━━━━━ DATASET SECTION

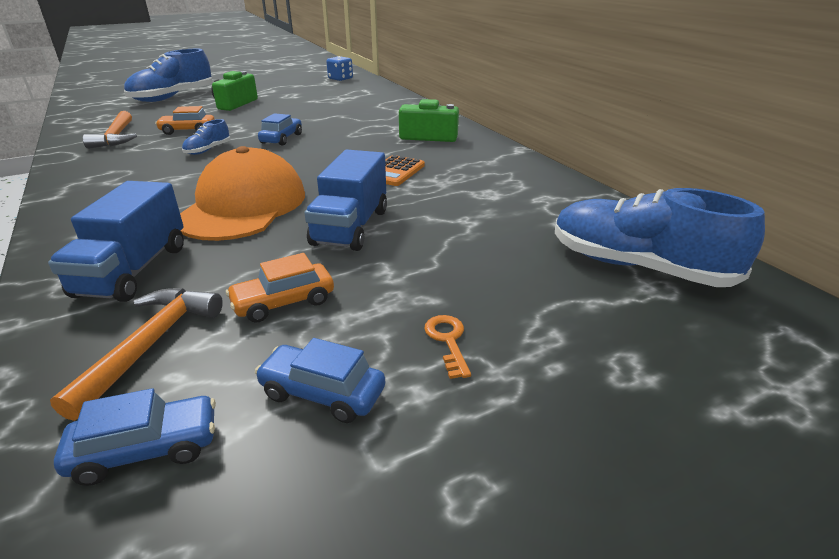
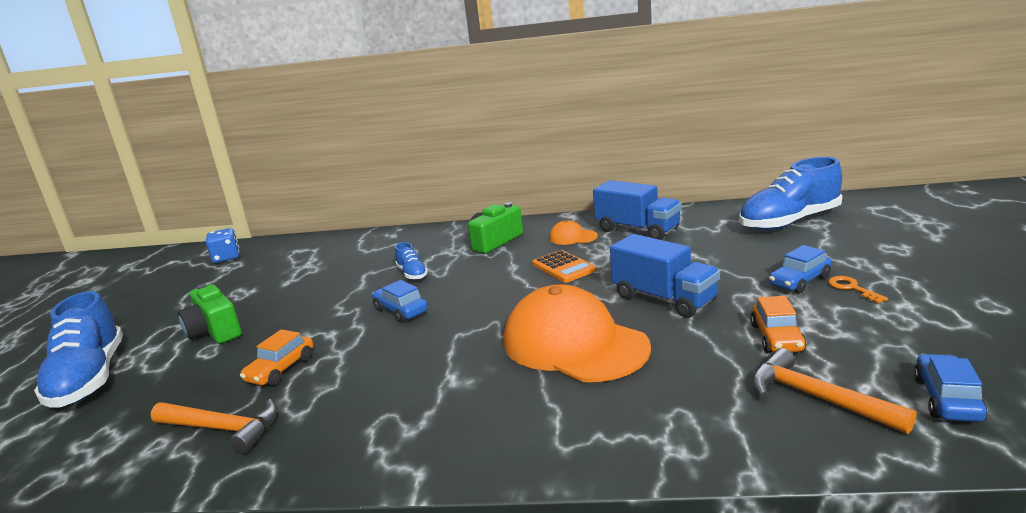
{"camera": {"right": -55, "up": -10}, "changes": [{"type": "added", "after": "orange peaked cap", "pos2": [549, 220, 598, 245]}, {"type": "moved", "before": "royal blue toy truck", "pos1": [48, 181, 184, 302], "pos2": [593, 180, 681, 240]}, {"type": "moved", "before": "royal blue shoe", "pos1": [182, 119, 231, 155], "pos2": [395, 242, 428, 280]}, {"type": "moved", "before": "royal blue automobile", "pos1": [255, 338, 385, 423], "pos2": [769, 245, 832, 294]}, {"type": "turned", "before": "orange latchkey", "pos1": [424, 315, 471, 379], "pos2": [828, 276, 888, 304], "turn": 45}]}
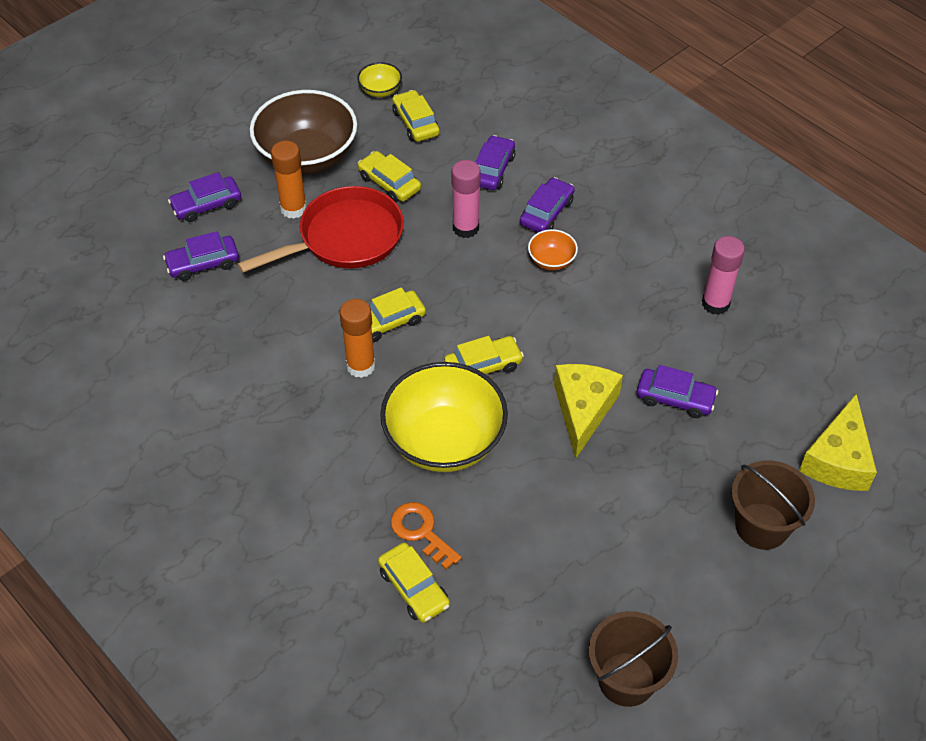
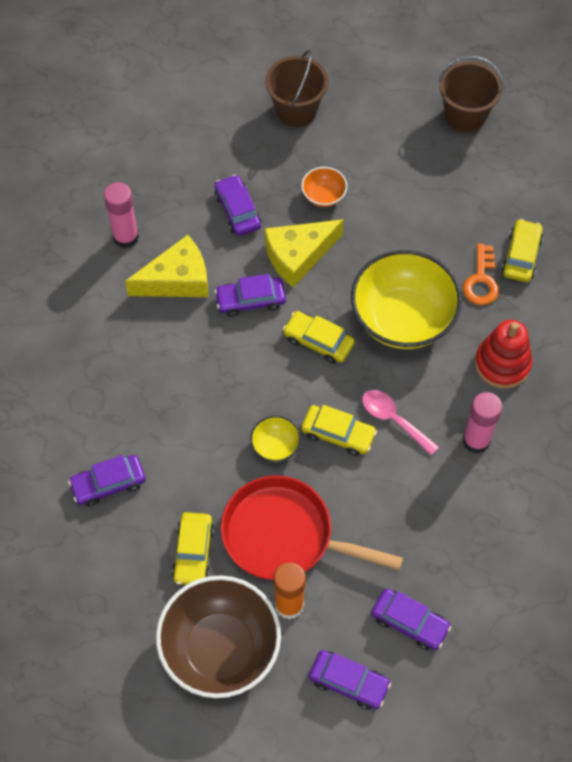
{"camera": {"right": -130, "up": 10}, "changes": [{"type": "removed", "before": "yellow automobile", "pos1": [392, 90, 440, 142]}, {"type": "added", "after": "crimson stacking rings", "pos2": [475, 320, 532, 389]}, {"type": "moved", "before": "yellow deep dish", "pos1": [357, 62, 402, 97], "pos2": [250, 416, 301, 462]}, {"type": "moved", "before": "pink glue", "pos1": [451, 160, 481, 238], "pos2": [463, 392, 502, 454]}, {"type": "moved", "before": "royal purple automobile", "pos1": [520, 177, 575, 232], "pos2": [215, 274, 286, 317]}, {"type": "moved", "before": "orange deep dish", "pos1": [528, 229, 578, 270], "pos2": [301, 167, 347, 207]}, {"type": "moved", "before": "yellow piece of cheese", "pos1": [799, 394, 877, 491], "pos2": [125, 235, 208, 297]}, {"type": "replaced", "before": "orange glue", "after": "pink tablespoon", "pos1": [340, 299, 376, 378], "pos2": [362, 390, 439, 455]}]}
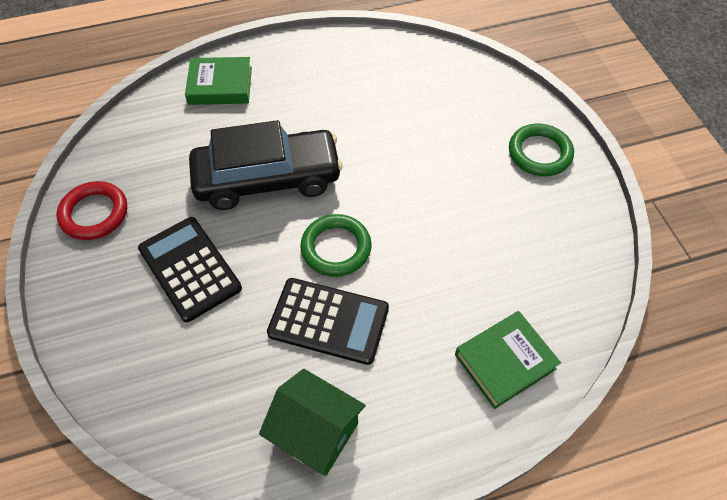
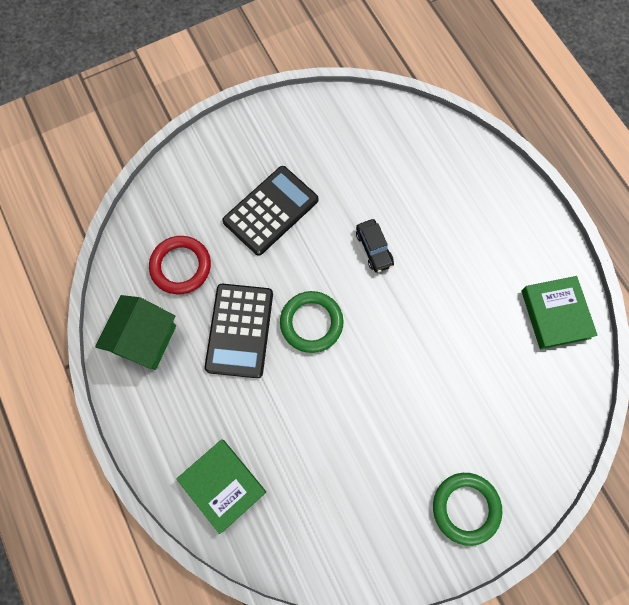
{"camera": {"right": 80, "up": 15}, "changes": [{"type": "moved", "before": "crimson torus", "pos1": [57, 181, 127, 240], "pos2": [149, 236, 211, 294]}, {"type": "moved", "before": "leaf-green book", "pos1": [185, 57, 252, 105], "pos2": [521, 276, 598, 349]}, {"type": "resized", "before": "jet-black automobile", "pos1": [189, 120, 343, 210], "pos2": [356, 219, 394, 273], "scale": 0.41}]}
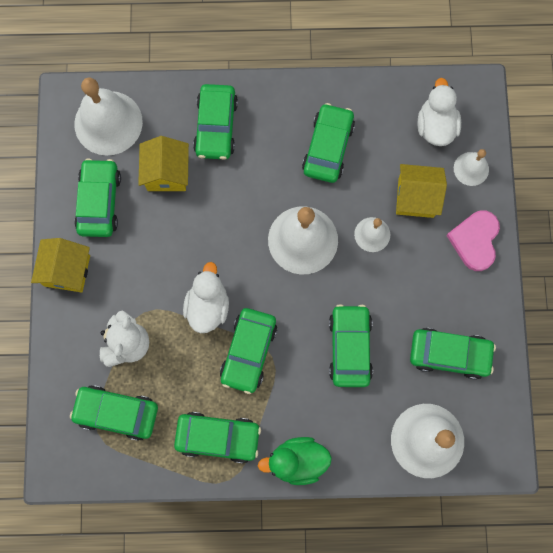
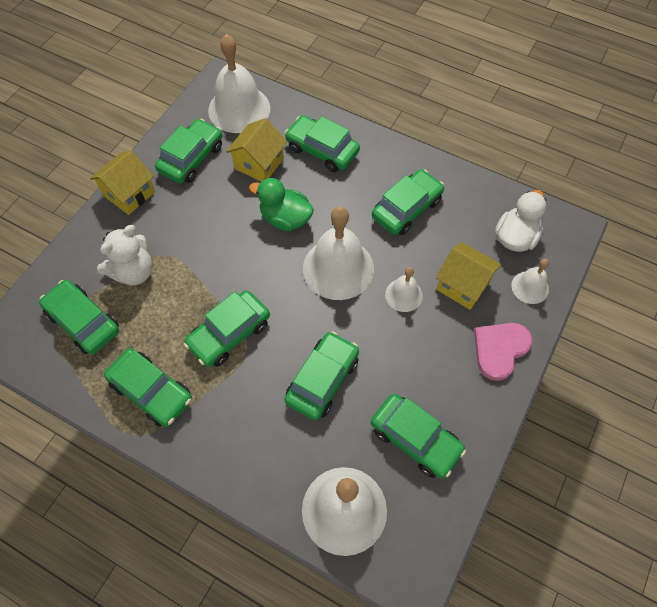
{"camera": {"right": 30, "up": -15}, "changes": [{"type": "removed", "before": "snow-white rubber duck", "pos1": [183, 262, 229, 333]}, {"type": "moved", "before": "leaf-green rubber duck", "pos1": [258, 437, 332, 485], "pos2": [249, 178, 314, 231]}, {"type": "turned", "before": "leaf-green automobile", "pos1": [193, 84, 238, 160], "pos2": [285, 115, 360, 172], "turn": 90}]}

━━━━━━━━━━

- _EXERCISE_:
Please repeat each line above exactly as it appears, but omit the pictures.

- _FINISHED TASK_:
{"camera": {"right": -55, "up": -10}, "changes": [{"type": "added", "after": "orange peaked cap", "pos2": [549, 220, 598, 245]}, {"type": "moved", "before": "royal blue toy truck", "pos1": [48, 181, 184, 302], "pos2": [593, 180, 681, 240]}, {"type": "moved", "before": "royal blue shoe", "pos1": [182, 119, 231, 155], "pos2": [395, 242, 428, 280]}, {"type": "moved", "before": "royal blue automobile", "pos1": [255, 338, 385, 423], "pos2": [769, 245, 832, 294]}, {"type": "turned", "before": "orange latchkey", "pos1": [424, 315, 471, 379], "pos2": [828, 276, 888, 304], "turn": 45}]}
{"camera": {"right": -130, "up": 10}, "changes": [{"type": "removed", "before": "yellow automobile", "pos1": [392, 90, 440, 142]}, {"type": "added", "after": "crimson stacking rings", "pos2": [475, 320, 532, 389]}, {"type": "moved", "before": "yellow deep dish", "pos1": [357, 62, 402, 97], "pos2": [250, 416, 301, 462]}, {"type": "moved", "before": "pink glue", "pos1": [451, 160, 481, 238], "pos2": [463, 392, 502, 454]}, {"type": "moved", "before": "royal purple automobile", "pos1": [520, 177, 575, 232], "pos2": [215, 274, 286, 317]}, {"type": "moved", "before": "orange deep dish", "pos1": [528, 229, 578, 270], "pos2": [301, 167, 347, 207]}, {"type": "moved", "before": "yellow piece of cheese", "pos1": [799, 394, 877, 491], "pos2": [125, 235, 208, 297]}, {"type": "replaced", "before": "orange glue", "after": "pink tablespoon", "pos1": [340, 299, 376, 378], "pos2": [362, 390, 439, 455]}]}
{"camera": {"right": 80, "up": 15}, "changes": [{"type": "moved", "before": "crimson torus", "pos1": [57, 181, 127, 240], "pos2": [149, 236, 211, 294]}, {"type": "moved", "before": "leaf-green book", "pos1": [185, 57, 252, 105], "pos2": [521, 276, 598, 349]}, {"type": "resized", "before": "jet-black automobile", "pos1": [189, 120, 343, 210], "pos2": [356, 219, 394, 273], "scale": 0.41}]}
{"camera": {"right": 30, "up": -15}, "changes": [{"type": "removed", "before": "snow-white rubber duck", "pos1": [183, 262, 229, 333]}, {"type": "moved", "before": "leaf-green rubber duck", "pos1": [258, 437, 332, 485], "pos2": [249, 178, 314, 231]}, {"type": "turned", "before": "leaf-green automobile", "pos1": [193, 84, 238, 160], "pos2": [285, 115, 360, 172], "turn": 90}]}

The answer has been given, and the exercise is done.